- [THE TASK]:
Every record below should be repeated exactly. Omit the pictures.

- [DATASET ENTRIES]:
*** Block opens ***

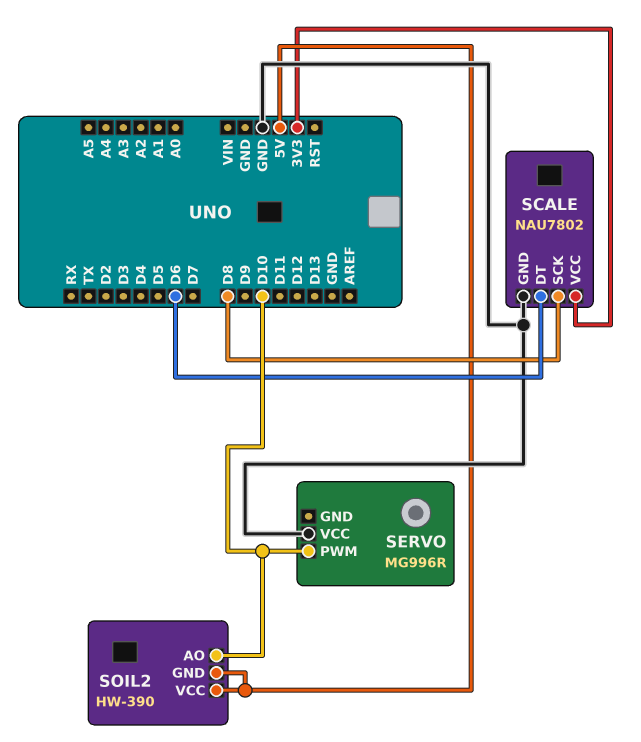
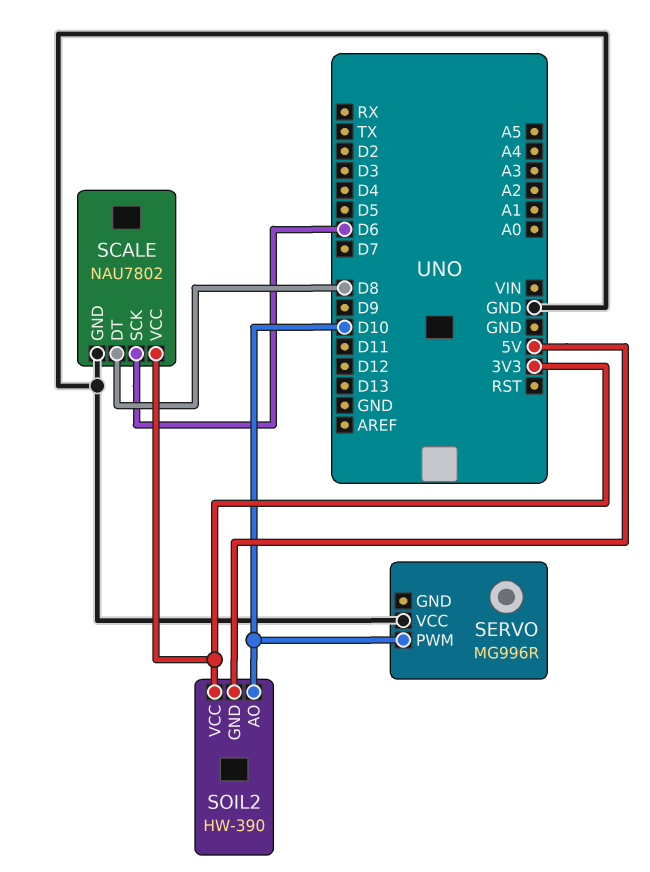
SCALE pin DT: D6 -> D8
SCALE pin SCK: D8 -> D6
SOIL2 pin VCC: 5V -> 3V3

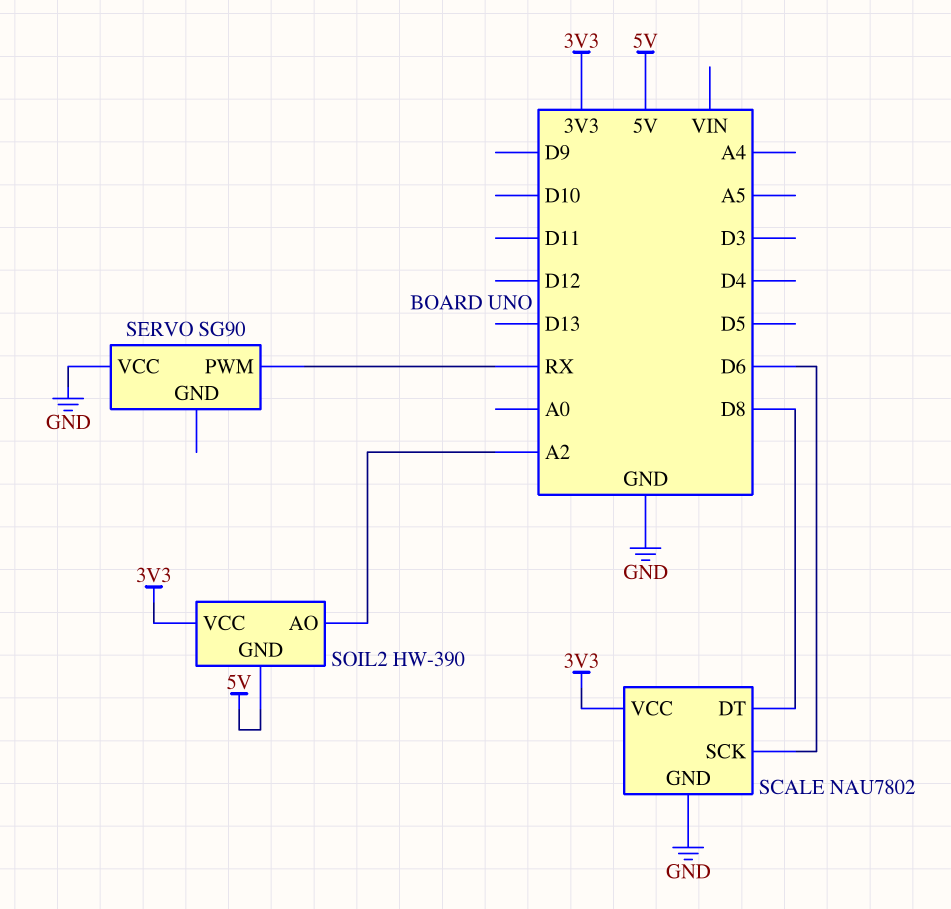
SERVO: MG996R -> SG90
SERVO pin PWM: D10 -> RX
SOIL2 pin AO: D10 -> A2

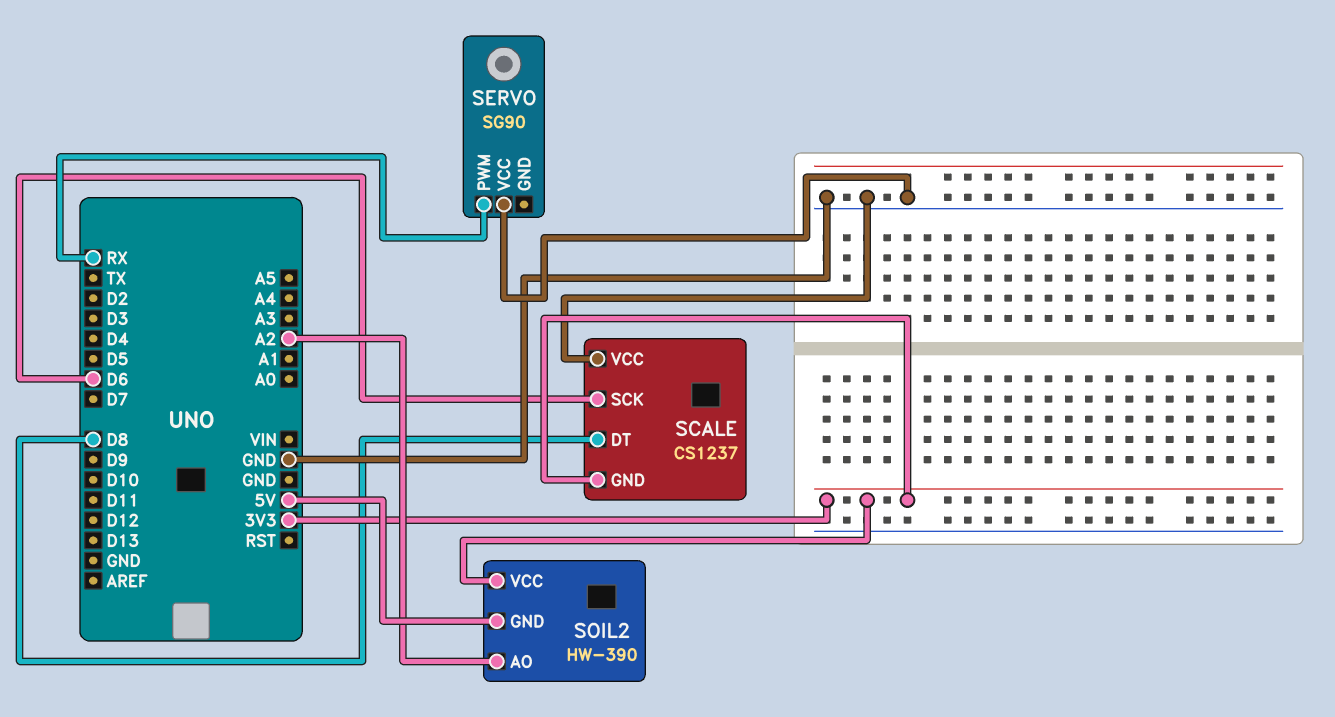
SCALE: NAU7802 -> CS1237
SCALE pin GND: GND -> 3V3
SCALE pin VCC: 3V3 -> GND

*** Block closes ***

- [TASK SOLUTION]:
SCALE pin DT: D6 -> D8
SCALE pin SCK: D8 -> D6
SOIL2 pin VCC: 5V -> 3V3

SERVO: MG996R -> SG90
SERVO pin PWM: D10 -> RX
SOIL2 pin AO: D10 -> A2

SCALE: NAU7802 -> CS1237
SCALE pin GND: GND -> 3V3
SCALE pin VCC: 3V3 -> GND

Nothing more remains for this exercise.